**What you will do**.
Keep the wording of the records intact as you retype them, and omit every image.

**Information shown**.
※
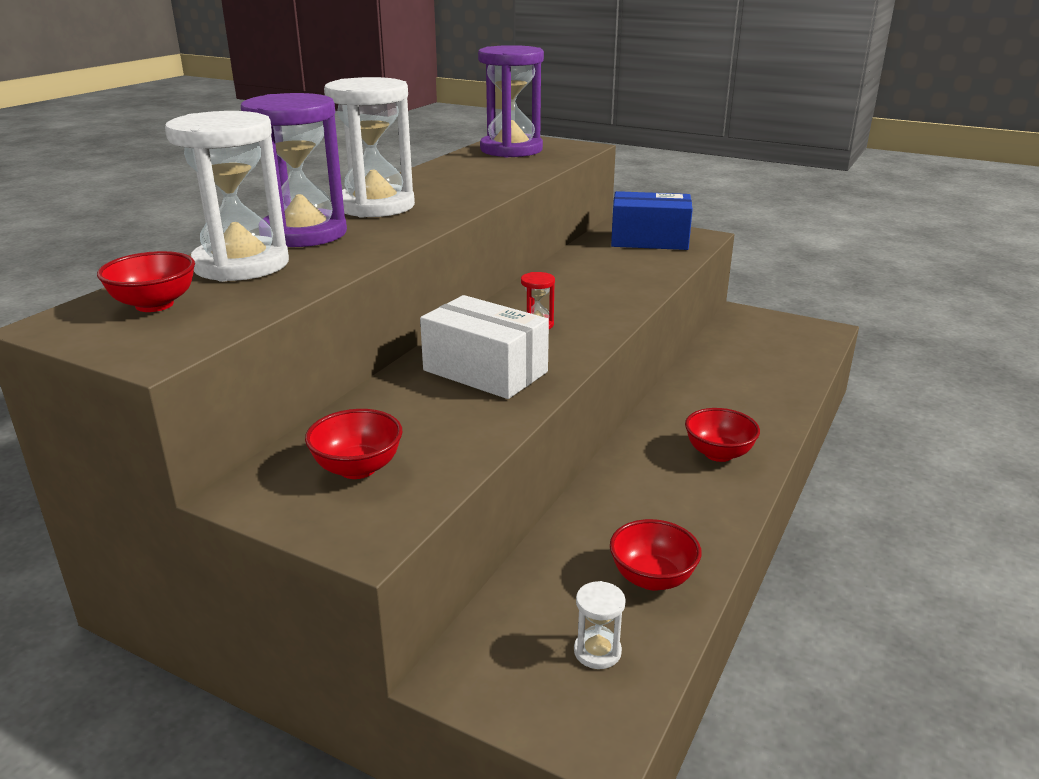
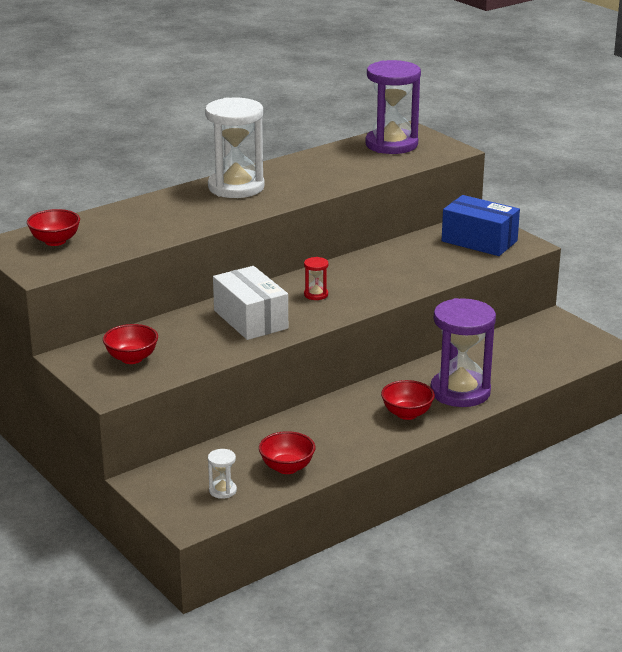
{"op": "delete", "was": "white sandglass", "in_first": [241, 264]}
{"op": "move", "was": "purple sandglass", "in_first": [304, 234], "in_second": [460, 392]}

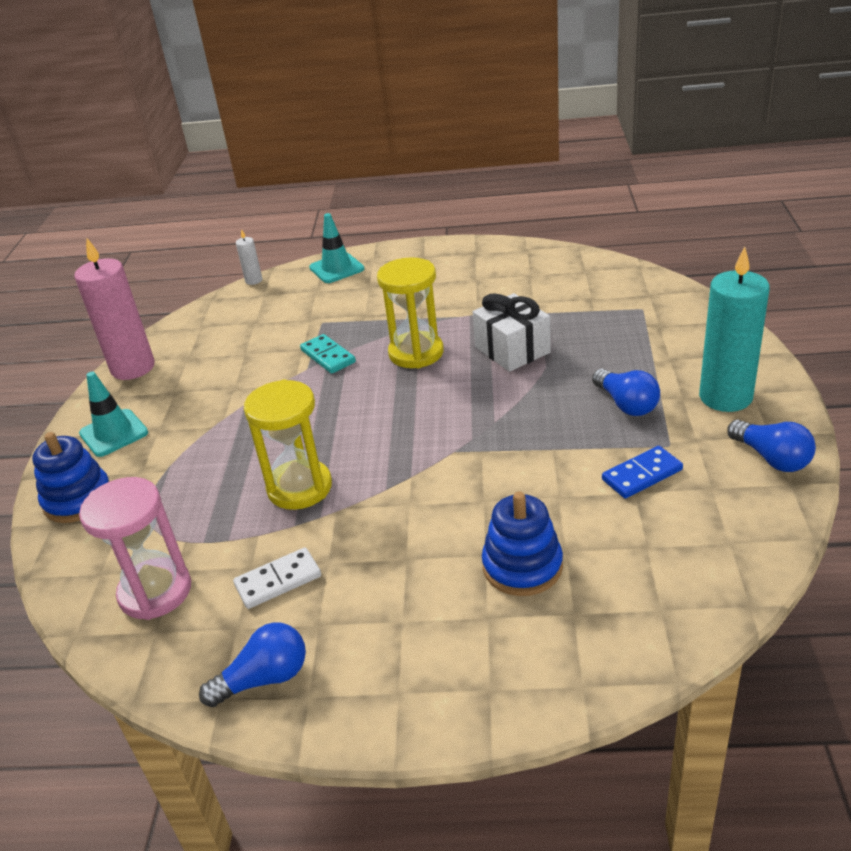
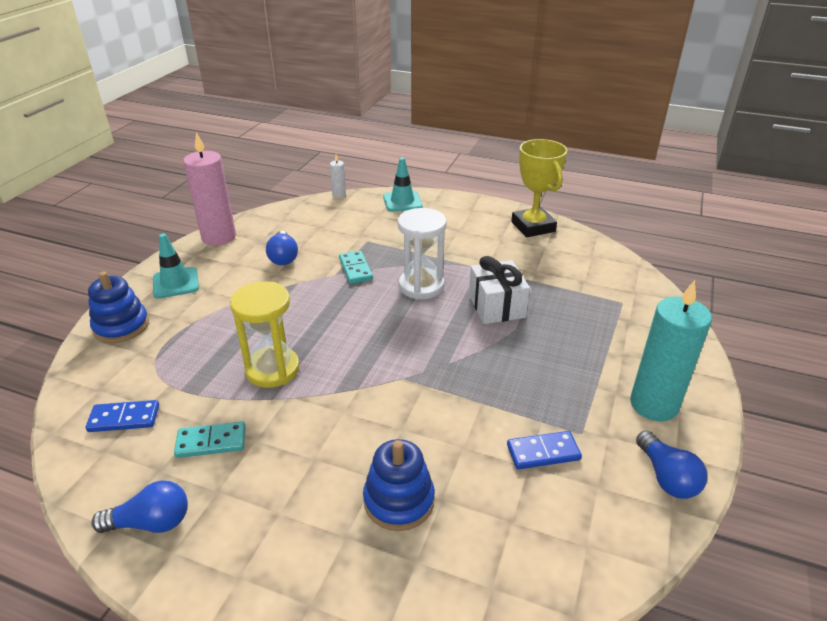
{"op": "replace", "was": "rosy sandglass", "now": "royal blue domino", "in_first": [155, 591], "in_second": [124, 418]}
{"op": "recolor", "was": "white domino", "now": "turquoise domino", "in_first": [278, 581], "in_second": [211, 442]}
{"op": "recolor", "was": "bright yellow sandglass", "now": "white sandglass", "in_first": [416, 353], "in_second": [421, 286]}
{"op": "move", "was": "royal blue light bulb", "in_first": [626, 404], "in_second": [283, 257]}
{"op": "insert", "now": "bright yellow award cup", "in_second": [533, 227]}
※
**Task result**.
{"op": "delete", "was": "white sandglass", "in_first": [241, 264]}
{"op": "move", "was": "purple sandglass", "in_first": [304, 234], "in_second": [460, 392]}

{"op": "replace", "was": "rosy sandglass", "now": "royal blue domino", "in_first": [155, 591], "in_second": [124, 418]}
{"op": "recolor", "was": "white domino", "now": "turquoise domino", "in_first": [278, 581], "in_second": [211, 442]}
{"op": "recolor", "was": "bright yellow sandglass", "now": "white sandglass", "in_first": [416, 353], "in_second": [421, 286]}
{"op": "move", "was": "royal blue light bulb", "in_first": [626, 404], "in_second": [283, 257]}
{"op": "insert", "now": "bright yellow award cup", "in_second": [533, 227]}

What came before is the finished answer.